Start of PROVIDED RECORDS

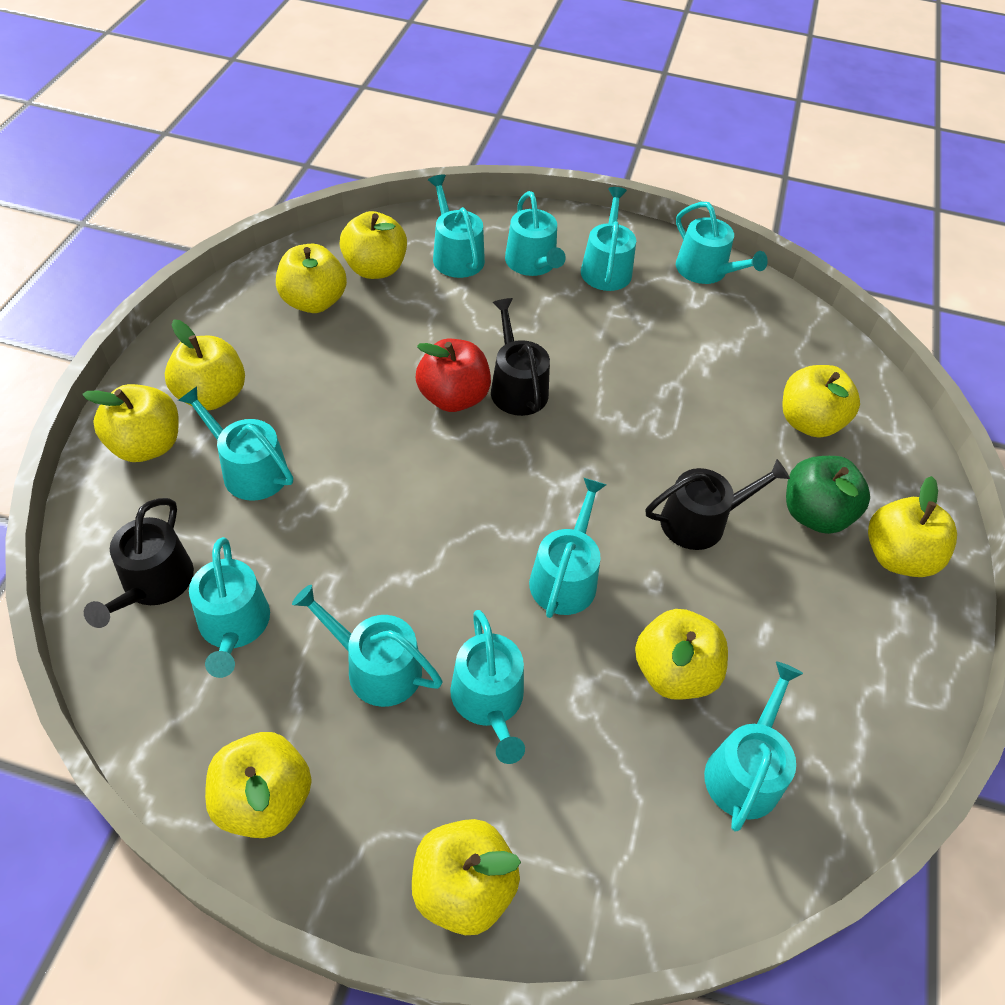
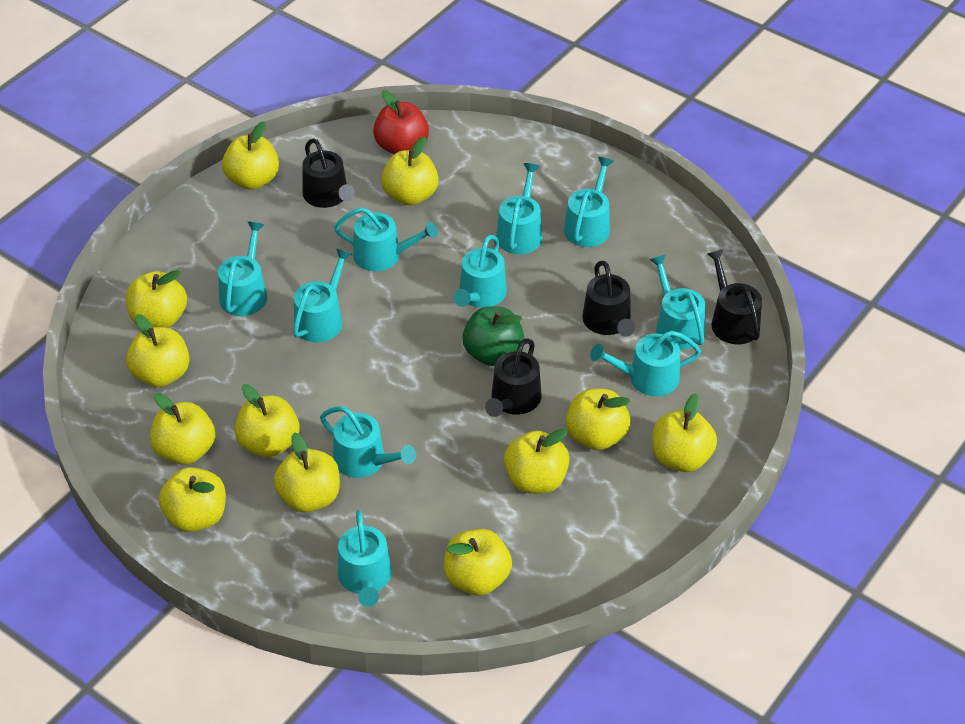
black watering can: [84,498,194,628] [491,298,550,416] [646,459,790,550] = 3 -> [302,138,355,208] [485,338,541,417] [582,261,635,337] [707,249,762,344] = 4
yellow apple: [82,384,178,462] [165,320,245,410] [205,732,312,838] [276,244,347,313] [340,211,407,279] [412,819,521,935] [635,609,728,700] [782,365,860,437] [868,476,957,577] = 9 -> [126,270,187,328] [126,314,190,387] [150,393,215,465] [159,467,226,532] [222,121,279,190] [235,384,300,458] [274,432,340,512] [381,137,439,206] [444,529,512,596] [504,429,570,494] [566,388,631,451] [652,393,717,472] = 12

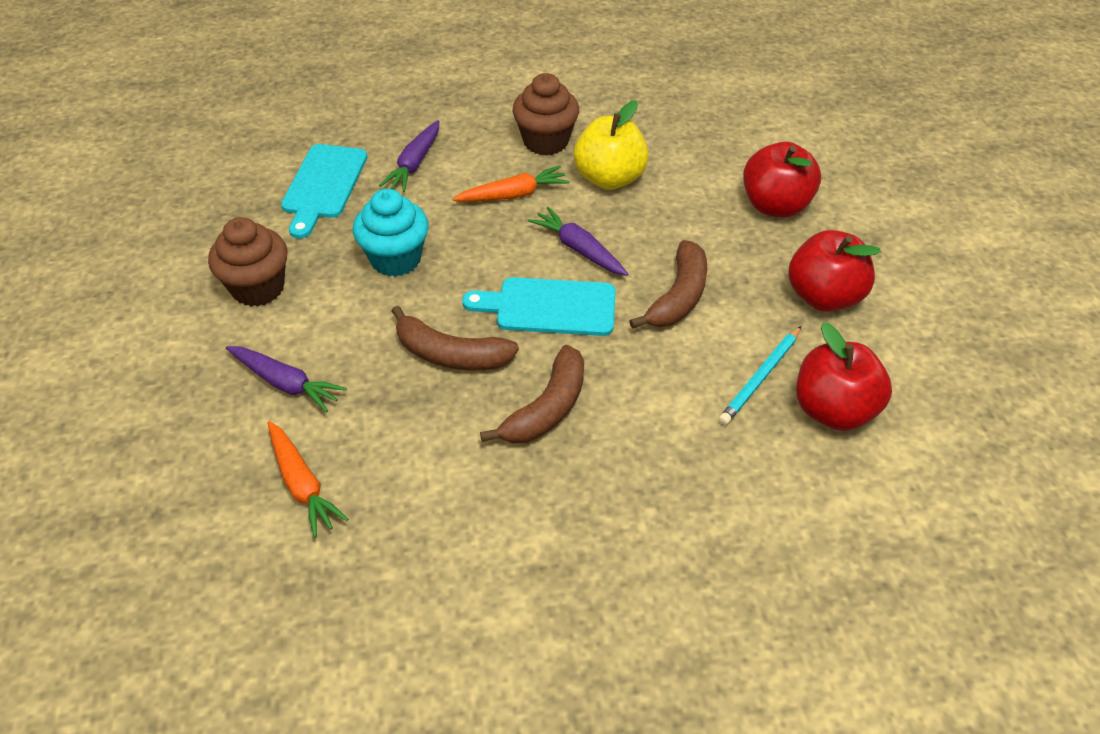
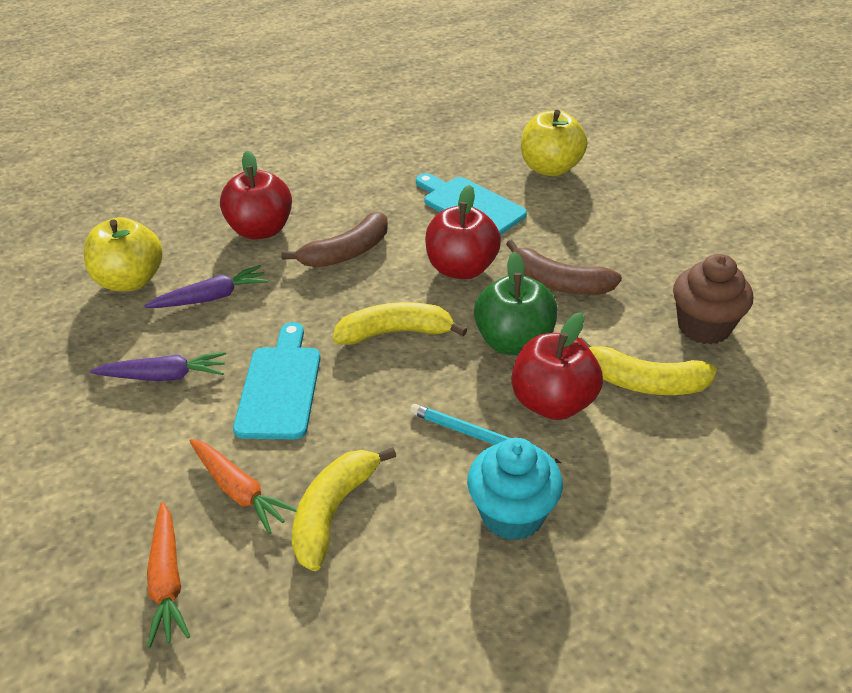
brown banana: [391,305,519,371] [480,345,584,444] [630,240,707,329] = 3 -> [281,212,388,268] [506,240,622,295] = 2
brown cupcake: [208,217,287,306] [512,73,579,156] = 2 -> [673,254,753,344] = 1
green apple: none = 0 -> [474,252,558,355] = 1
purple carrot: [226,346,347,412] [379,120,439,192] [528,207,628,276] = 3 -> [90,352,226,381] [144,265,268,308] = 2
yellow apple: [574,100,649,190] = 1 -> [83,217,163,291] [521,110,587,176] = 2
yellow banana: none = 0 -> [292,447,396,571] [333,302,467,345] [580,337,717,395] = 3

End of PROVIDED RECORDS

INSTRUCTION: Word for word, restate all of the records. Exclude the pictures.

SOLUTION FOR THIS TASK:
black watering can: [84,498,194,628] [491,298,550,416] [646,459,790,550] = 3 -> [302,138,355,208] [485,338,541,417] [582,261,635,337] [707,249,762,344] = 4
yellow apple: [82,384,178,462] [165,320,245,410] [205,732,312,838] [276,244,347,313] [340,211,407,279] [412,819,521,935] [635,609,728,700] [782,365,860,437] [868,476,957,577] = 9 -> [126,270,187,328] [126,314,190,387] [150,393,215,465] [159,467,226,532] [222,121,279,190] [235,384,300,458] [274,432,340,512] [381,137,439,206] [444,529,512,596] [504,429,570,494] [566,388,631,451] [652,393,717,472] = 12

brown banana: [391,305,519,371] [480,345,584,444] [630,240,707,329] = 3 -> [281,212,388,268] [506,240,622,295] = 2
brown cupcake: [208,217,287,306] [512,73,579,156] = 2 -> [673,254,753,344] = 1
green apple: none = 0 -> [474,252,558,355] = 1
purple carrot: [226,346,347,412] [379,120,439,192] [528,207,628,276] = 3 -> [90,352,226,381] [144,265,268,308] = 2
yellow apple: [574,100,649,190] = 1 -> [83,217,163,291] [521,110,587,176] = 2
yellow banana: none = 0 -> [292,447,396,571] [333,302,467,345] [580,337,717,395] = 3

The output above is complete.